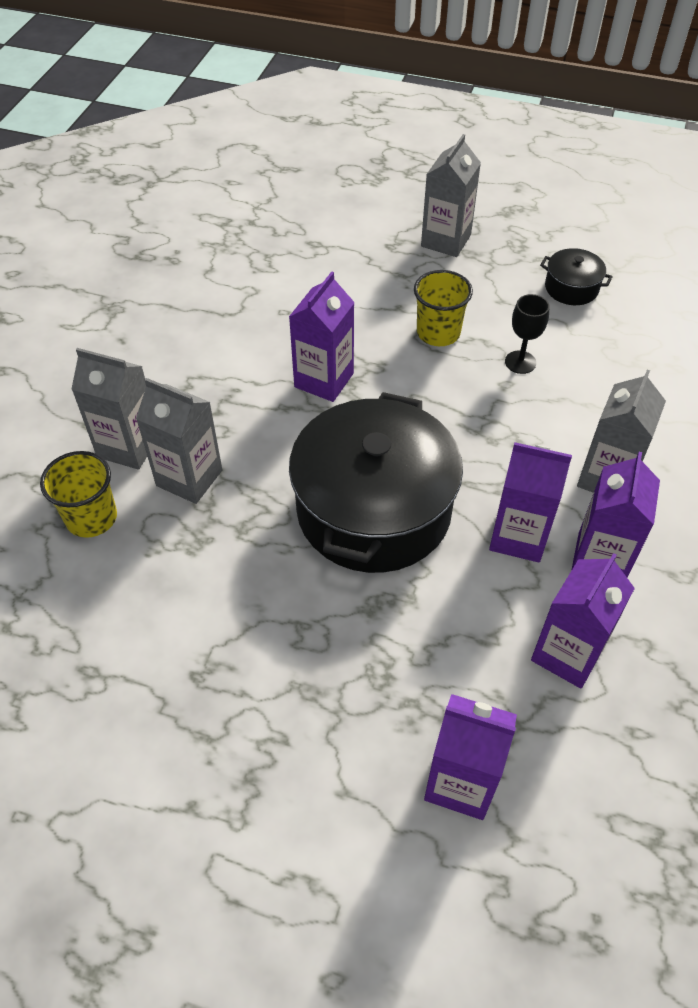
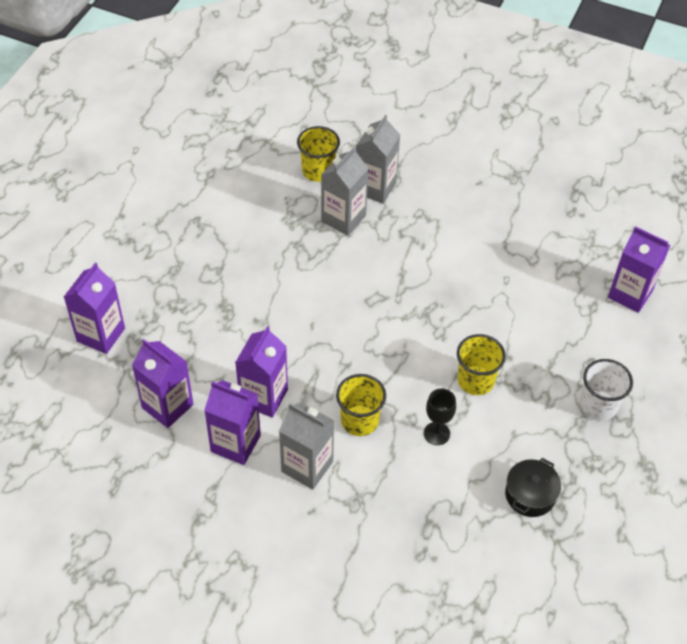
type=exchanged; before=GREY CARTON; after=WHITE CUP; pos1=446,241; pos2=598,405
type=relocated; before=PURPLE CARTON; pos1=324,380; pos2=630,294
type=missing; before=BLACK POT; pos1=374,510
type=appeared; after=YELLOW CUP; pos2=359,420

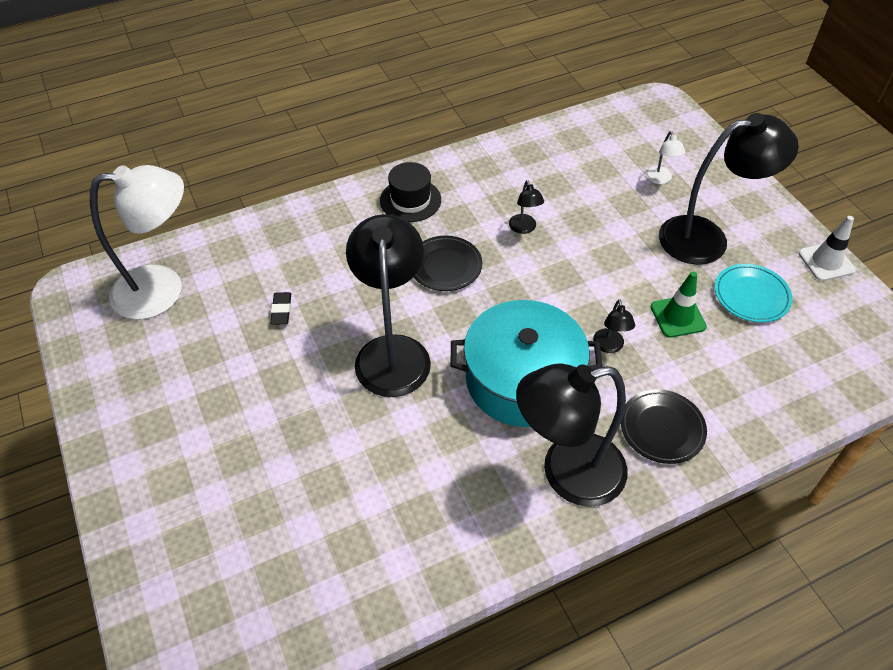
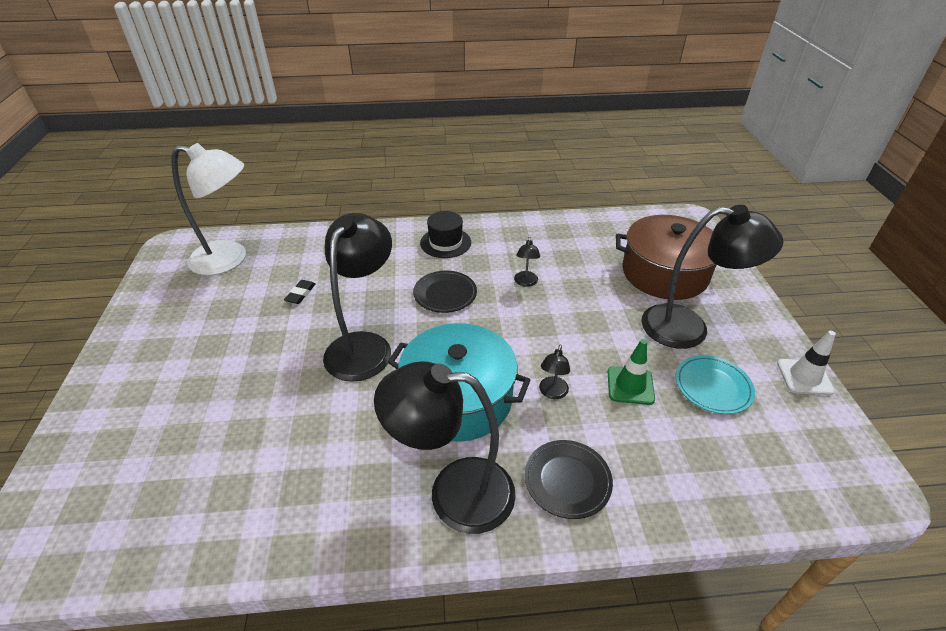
type=exchanged; before=WHITE LAMP; after=BROWN POT; pos1=660,179; pos2=664,273

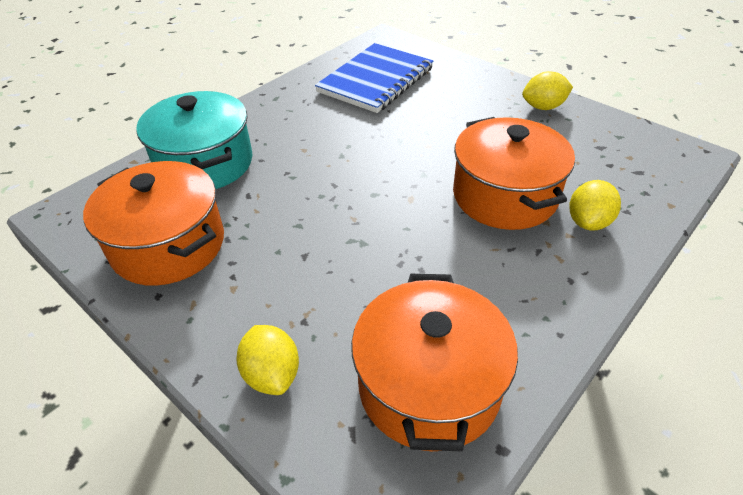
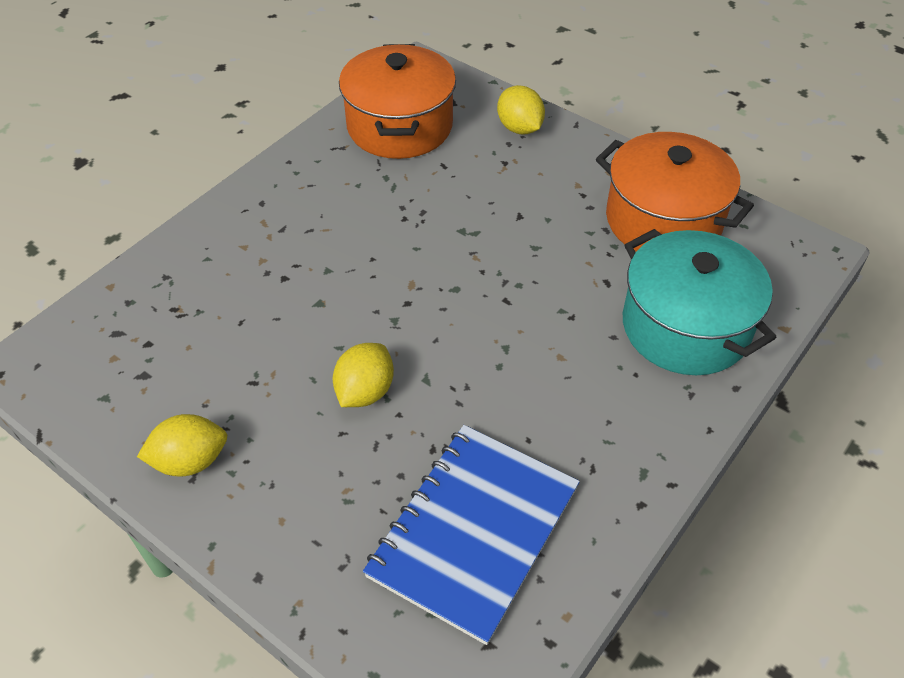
type=missing; before=ORANGE POT; pos1=504,196
type=relocated; before=YELLOW LEMON; pos1=588,222; pos2=365,391

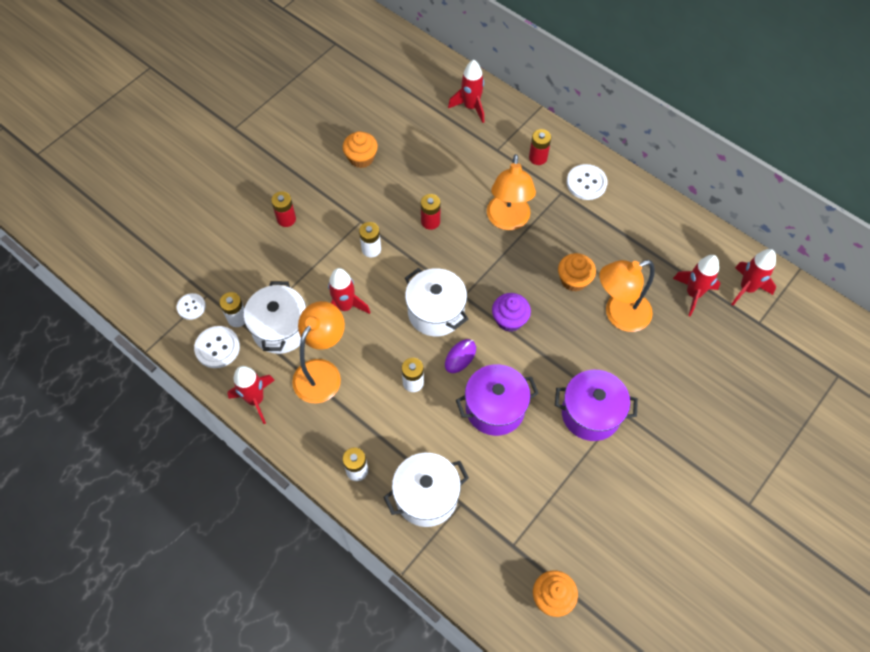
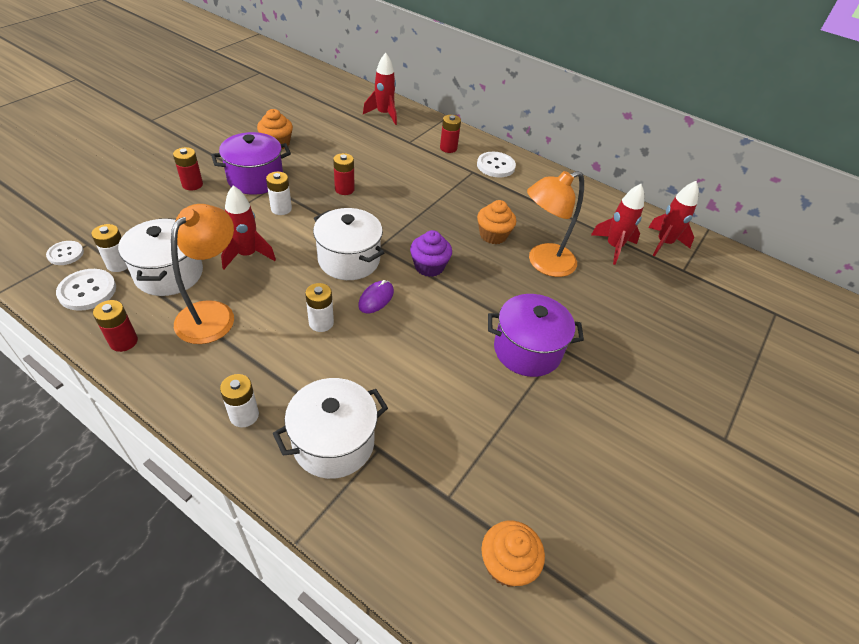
type=missing; before=ORANGE LAMP; pos1=508,221
type=relocated; before=PURPLE POT; pos1=495,408; pos2=255,179
type=exchanged; before=RED ROCKET; after=RED BATTERY; pos1=255,400; pos2=123,341

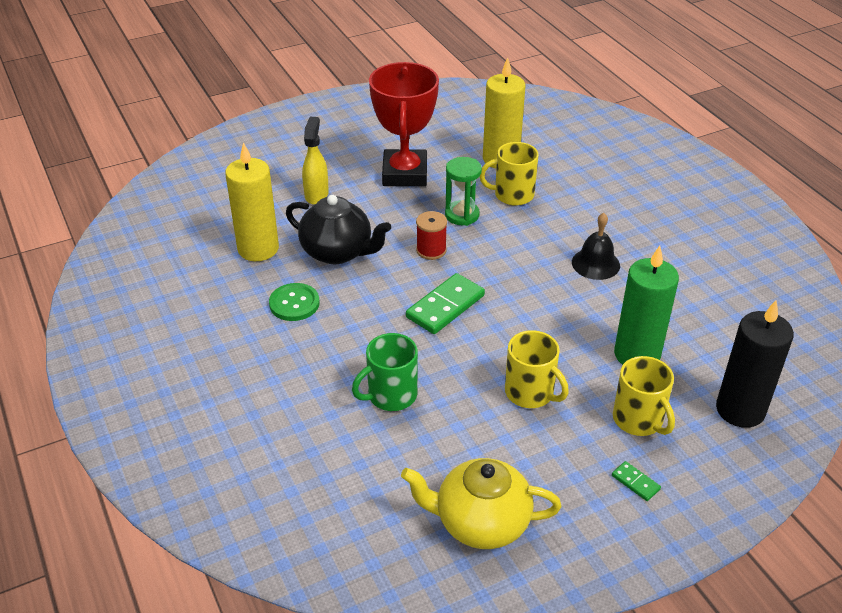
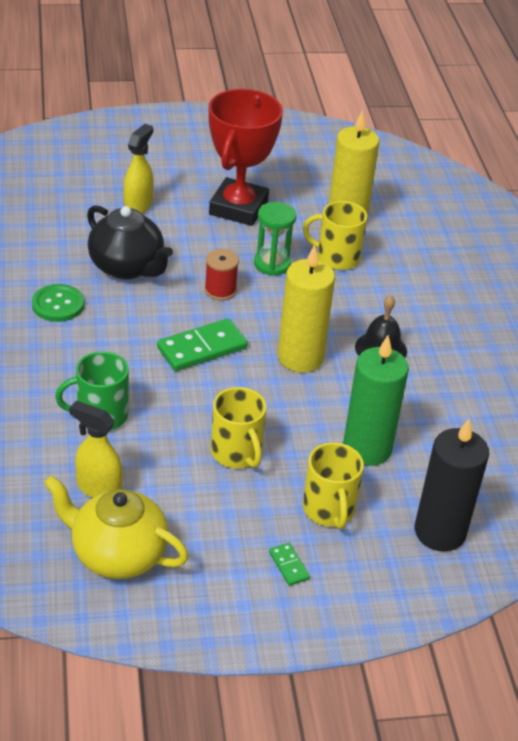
type=relocated; before=YELLOW CANDLE; pos1=258,249; pos2=300,357
type=appeared; after=YELLOW SPRAY BOTTLE; pos2=98,488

:: Task item ::
Copy exactly the lines from the line that contains "type=missing; before=ORANGE LAMP;" through the last line of the records above, both ends included, but leave out the pictures.

:: Answer to the problem ::
type=missing; before=ORANGE LAMP; pos1=508,221
type=relocated; before=PURPLE POT; pos1=495,408; pos2=255,179
type=exchanged; before=RED ROCKET; after=RED BATTERY; pos1=255,400; pos2=123,341

type=relocated; before=YELLOW CANDLE; pos1=258,249; pos2=300,357
type=appeared; after=YELLOW SPRAY BOTTLE; pos2=98,488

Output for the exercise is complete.